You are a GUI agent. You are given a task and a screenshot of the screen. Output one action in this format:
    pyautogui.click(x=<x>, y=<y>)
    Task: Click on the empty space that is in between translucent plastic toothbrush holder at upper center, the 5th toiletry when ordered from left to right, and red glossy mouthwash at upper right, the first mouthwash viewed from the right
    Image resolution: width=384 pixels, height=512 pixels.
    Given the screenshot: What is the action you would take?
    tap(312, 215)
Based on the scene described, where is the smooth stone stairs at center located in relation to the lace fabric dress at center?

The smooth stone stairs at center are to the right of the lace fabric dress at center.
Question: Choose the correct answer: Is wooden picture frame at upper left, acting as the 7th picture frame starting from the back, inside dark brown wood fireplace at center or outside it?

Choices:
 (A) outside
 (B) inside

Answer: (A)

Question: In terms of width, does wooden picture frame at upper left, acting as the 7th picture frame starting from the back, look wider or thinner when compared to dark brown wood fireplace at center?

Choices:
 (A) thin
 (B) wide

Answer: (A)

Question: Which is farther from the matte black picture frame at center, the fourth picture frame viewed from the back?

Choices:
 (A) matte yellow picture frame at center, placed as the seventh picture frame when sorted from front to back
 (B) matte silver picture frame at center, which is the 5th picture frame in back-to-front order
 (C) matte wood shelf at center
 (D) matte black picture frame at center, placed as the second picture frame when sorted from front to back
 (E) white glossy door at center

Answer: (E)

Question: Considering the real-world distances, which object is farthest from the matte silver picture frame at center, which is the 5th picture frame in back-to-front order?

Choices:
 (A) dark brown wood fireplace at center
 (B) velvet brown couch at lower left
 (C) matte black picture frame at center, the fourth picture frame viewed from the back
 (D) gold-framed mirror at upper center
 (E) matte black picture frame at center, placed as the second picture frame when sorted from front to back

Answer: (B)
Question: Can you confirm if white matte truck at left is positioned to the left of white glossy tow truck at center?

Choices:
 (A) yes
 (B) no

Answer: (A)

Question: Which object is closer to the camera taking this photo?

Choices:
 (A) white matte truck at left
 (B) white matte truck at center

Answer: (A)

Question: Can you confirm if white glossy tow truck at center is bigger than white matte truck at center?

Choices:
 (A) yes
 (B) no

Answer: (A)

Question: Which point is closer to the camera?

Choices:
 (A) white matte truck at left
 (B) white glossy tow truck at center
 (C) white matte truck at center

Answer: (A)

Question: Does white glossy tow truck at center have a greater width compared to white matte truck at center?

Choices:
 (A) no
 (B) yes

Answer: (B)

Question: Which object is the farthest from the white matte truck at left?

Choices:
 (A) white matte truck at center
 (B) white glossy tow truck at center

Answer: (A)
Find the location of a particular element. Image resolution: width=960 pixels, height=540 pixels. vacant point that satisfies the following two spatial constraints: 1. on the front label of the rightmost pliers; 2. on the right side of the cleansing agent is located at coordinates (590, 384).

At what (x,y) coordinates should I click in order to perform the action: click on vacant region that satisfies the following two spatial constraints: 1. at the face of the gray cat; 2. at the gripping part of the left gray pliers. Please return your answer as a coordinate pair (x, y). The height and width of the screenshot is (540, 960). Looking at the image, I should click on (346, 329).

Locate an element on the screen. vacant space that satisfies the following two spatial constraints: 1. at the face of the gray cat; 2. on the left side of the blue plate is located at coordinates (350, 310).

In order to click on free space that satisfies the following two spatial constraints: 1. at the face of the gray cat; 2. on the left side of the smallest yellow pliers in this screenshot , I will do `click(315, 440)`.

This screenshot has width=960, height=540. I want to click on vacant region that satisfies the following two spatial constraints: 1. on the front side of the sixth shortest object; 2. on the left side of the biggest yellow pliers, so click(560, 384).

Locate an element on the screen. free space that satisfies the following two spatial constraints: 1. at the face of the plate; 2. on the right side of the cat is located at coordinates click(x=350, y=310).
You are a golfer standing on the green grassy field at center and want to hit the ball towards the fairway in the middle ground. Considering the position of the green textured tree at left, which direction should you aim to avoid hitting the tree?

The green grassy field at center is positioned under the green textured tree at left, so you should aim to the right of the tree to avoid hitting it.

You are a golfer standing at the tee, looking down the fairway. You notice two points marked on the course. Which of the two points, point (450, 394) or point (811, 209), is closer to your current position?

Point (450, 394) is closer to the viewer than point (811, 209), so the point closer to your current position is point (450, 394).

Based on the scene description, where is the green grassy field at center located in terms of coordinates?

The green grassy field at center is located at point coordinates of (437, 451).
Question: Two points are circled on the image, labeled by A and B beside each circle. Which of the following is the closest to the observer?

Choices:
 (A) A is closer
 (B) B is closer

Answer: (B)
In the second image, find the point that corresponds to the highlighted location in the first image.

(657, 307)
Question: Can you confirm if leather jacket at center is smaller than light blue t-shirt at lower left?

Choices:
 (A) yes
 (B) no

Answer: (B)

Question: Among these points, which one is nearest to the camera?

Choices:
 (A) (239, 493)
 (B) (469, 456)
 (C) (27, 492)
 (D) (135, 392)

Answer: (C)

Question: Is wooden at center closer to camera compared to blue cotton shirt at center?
====================
Work to be completed
Reproduce all of the rows above word for word, with no changes to wording, punctuation, or line breaks.

Result of this exercise
You are a GUI agent. You are given a task and a screenshot of the screen. Output one action in this format:
    pyautogui.click(x=<x>, y=<y>)
    Task: Click on the empty space that is in between translucent plastic toothbrush holder at upper center, the 5th toiletry when ordered from left to right, and red glossy mouthwash at upper right, the first mouthwash viewed from the right
    Image resolution: width=384 pixels, height=512 pixels.
    Given the screenshot: What is the action you would take?
    tap(312, 215)
Based on the scene described, where is the smooth stone stairs at center located in relation to the lace fabric dress at center?

The smooth stone stairs at center are to the right of the lace fabric dress at center.
Question: Choose the correct answer: Is wooden picture frame at upper left, acting as the 7th picture frame starting from the back, inside dark brown wood fireplace at center or outside it?

Choices:
 (A) outside
 (B) inside

Answer: (A)

Question: In terms of width, does wooden picture frame at upper left, acting as the 7th picture frame starting from the back, look wider or thinner when compared to dark brown wood fireplace at center?

Choices:
 (A) thin
 (B) wide

Answer: (A)

Question: Which is farther from the matte black picture frame at center, the fourth picture frame viewed from the back?

Choices:
 (A) matte yellow picture frame at center, placed as the seventh picture frame when sorted from front to back
 (B) matte silver picture frame at center, which is the 5th picture frame in back-to-front order
 (C) matte wood shelf at center
 (D) matte black picture frame at center, placed as the second picture frame when sorted from front to back
 (E) white glossy door at center

Answer: (E)

Question: Considering the real-world distances, which object is farthest from the matte silver picture frame at center, which is the 5th picture frame in back-to-front order?

Choices:
 (A) dark brown wood fireplace at center
 (B) velvet brown couch at lower left
 (C) matte black picture frame at center, the fourth picture frame viewed from the back
 (D) gold-framed mirror at upper center
 (E) matte black picture frame at center, placed as the second picture frame when sorted from front to back

Answer: (B)
Question: Can you confirm if white matte truck at left is positioned to the left of white glossy tow truck at center?

Choices:
 (A) yes
 (B) no

Answer: (A)

Question: Which object is closer to the camera taking this photo?

Choices:
 (A) white matte truck at left
 (B) white matte truck at center

Answer: (A)

Question: Can you confirm if white glossy tow truck at center is bigger than white matte truck at center?

Choices:
 (A) yes
 (B) no

Answer: (A)

Question: Which point is closer to the camera?

Choices:
 (A) white matte truck at left
 (B) white glossy tow truck at center
 (C) white matte truck at center

Answer: (A)

Question: Does white glossy tow truck at center have a greater width compared to white matte truck at center?

Choices:
 (A) no
 (B) yes

Answer: (B)

Question: Which object is the farthest from the white matte truck at left?

Choices:
 (A) white matte truck at center
 (B) white glossy tow truck at center

Answer: (A)
Find the location of a particular element. Image resolution: width=960 pixels, height=540 pixels. vacant point that satisfies the following two spatial constraints: 1. on the front label of the rightmost pliers; 2. on the right side of the cleansing agent is located at coordinates (590, 384).

At what (x,y) coordinates should I click in order to perform the action: click on vacant region that satisfies the following two spatial constraints: 1. at the face of the gray cat; 2. at the gripping part of the left gray pliers. Please return your answer as a coordinate pair (x, y). The height and width of the screenshot is (540, 960). Looking at the image, I should click on (346, 329).

Locate an element on the screen. vacant space that satisfies the following two spatial constraints: 1. at the face of the gray cat; 2. on the left side of the blue plate is located at coordinates (350, 310).

In order to click on free space that satisfies the following two spatial constraints: 1. at the face of the gray cat; 2. on the left side of the smallest yellow pliers in this screenshot , I will do `click(315, 440)`.

This screenshot has width=960, height=540. I want to click on vacant region that satisfies the following two spatial constraints: 1. on the front side of the sixth shortest object; 2. on the left side of the biggest yellow pliers, so click(560, 384).

Locate an element on the screen. free space that satisfies the following two spatial constraints: 1. at the face of the plate; 2. on the right side of the cat is located at coordinates click(x=350, y=310).
You are a golfer standing on the green grassy field at center and want to hit the ball towards the fairway in the middle ground. Considering the position of the green textured tree at left, which direction should you aim to avoid hitting the tree?

The green grassy field at center is positioned under the green textured tree at left, so you should aim to the right of the tree to avoid hitting it.

You are a golfer standing at the tee, looking down the fairway. You notice two points marked on the course. Which of the two points, point (450, 394) or point (811, 209), is closer to your current position?

Point (450, 394) is closer to the viewer than point (811, 209), so the point closer to your current position is point (450, 394).

Based on the scene description, where is the green grassy field at center located in terms of coordinates?

The green grassy field at center is located at point coordinates of (437, 451).
Question: Two points are circled on the image, labeled by A and B beside each circle. Which of the following is the closest to the observer?

Choices:
 (A) A is closer
 (B) B is closer

Answer: (B)
In the second image, find the point that corresponds to the highlighted location in the first image.

(657, 307)
Question: Can you confirm if leather jacket at center is smaller than light blue t-shirt at lower left?

Choices:
 (A) yes
 (B) no

Answer: (B)

Question: Among these points, which one is nearest to the camera?

Choices:
 (A) (239, 493)
 (B) (469, 456)
 (C) (27, 492)
 (D) (135, 392)

Answer: (C)

Question: Is wooden at center closer to camera compared to blue cotton shirt at center?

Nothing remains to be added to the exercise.